(Object tracking records)

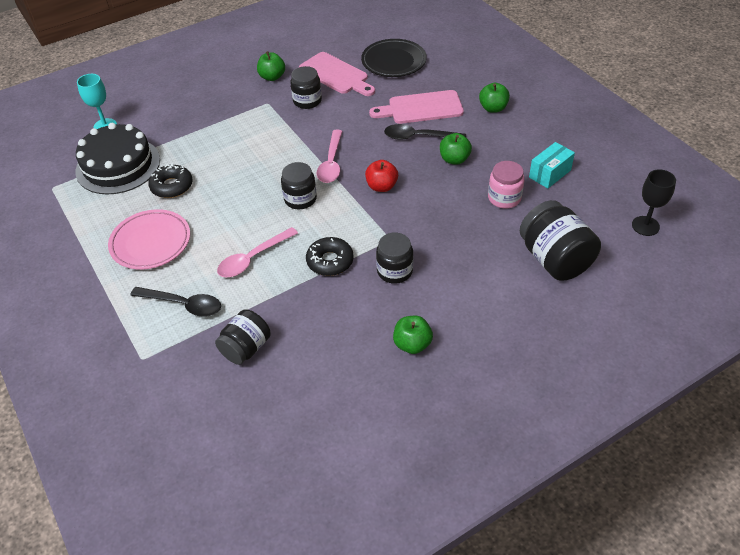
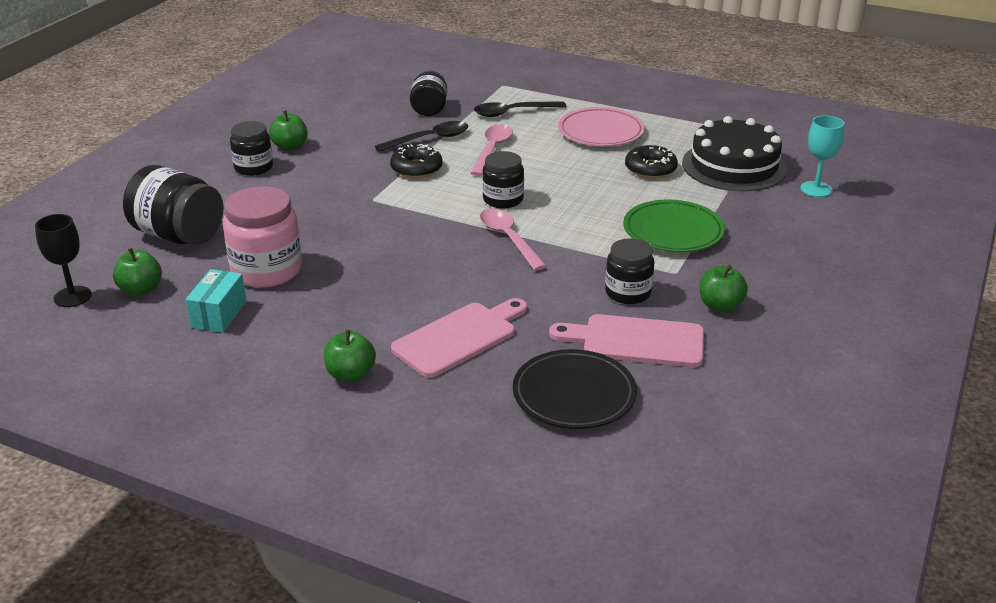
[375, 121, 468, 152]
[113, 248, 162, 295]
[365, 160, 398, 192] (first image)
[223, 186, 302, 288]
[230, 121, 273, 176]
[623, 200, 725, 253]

### What you have to do
Repeat exactly the lines from the one containing "[113, 248, 162, 295]" to the end of the records.

### Answer to the exercise
[113, 248, 162, 295]
[365, 160, 398, 192] (first image)
[223, 186, 302, 288]
[230, 121, 273, 176]
[623, 200, 725, 253]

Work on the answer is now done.